• **HOW TO COMPLETE THIS TASK**: Each entry below must be written out exactly, with pictures left out.

• **DATA FOR THE TASK**:
================================

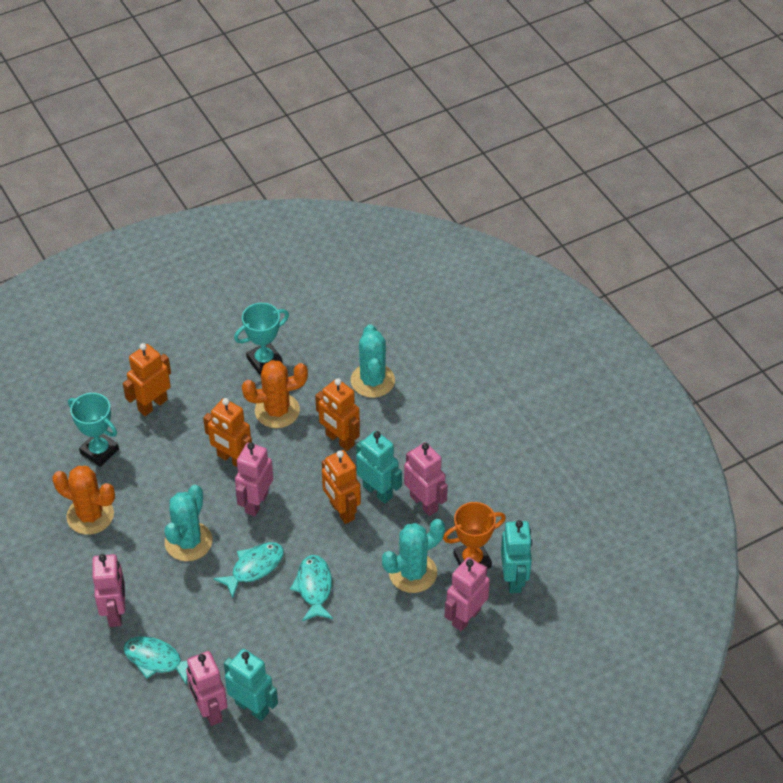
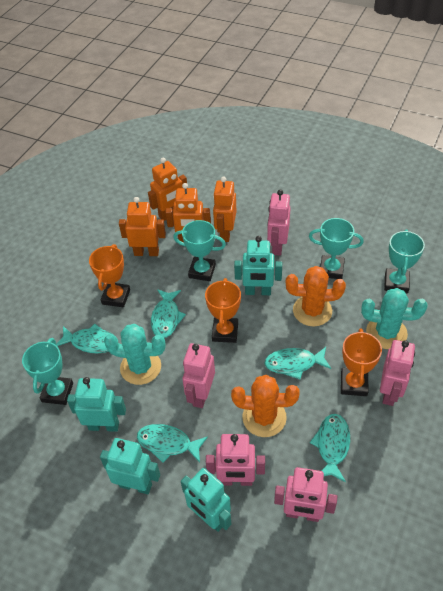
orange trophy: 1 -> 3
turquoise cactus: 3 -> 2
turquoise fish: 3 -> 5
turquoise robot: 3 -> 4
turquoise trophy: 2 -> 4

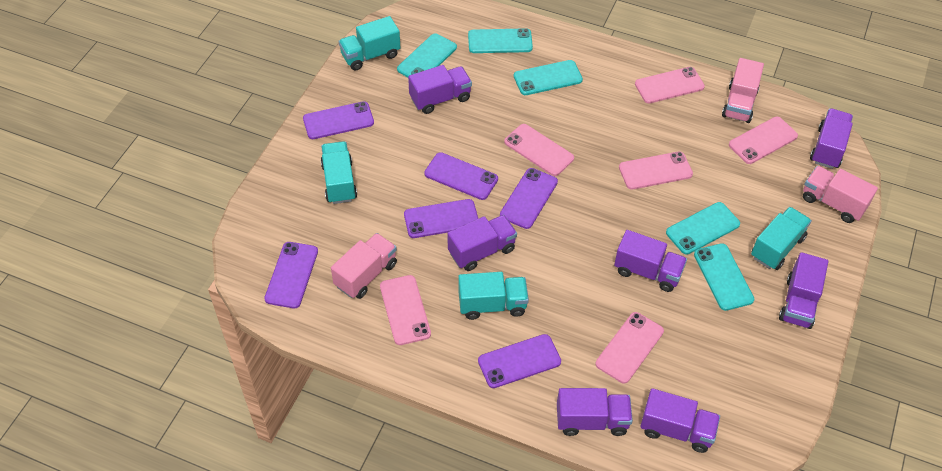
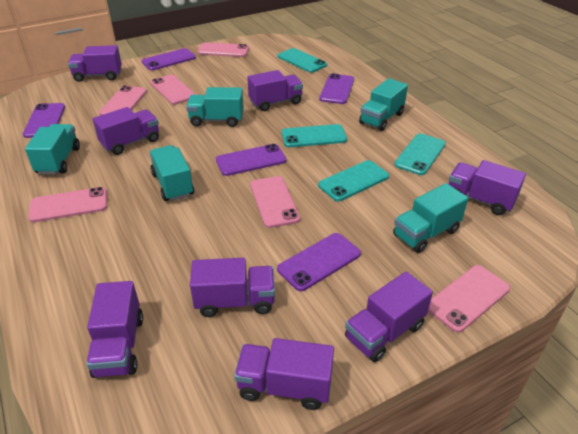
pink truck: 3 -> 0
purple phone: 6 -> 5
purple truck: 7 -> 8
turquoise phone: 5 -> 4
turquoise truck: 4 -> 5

================================

• **COMPLETED EXERCISE**:
orange trophy: 1 -> 3
turquoise cactus: 3 -> 2
turquoise fish: 3 -> 5
turquoise robot: 3 -> 4
turquoise trophy: 2 -> 4

pink truck: 3 -> 0
purple phone: 6 -> 5
purple truck: 7 -> 8
turquoise phone: 5 -> 4
turquoise truck: 4 -> 5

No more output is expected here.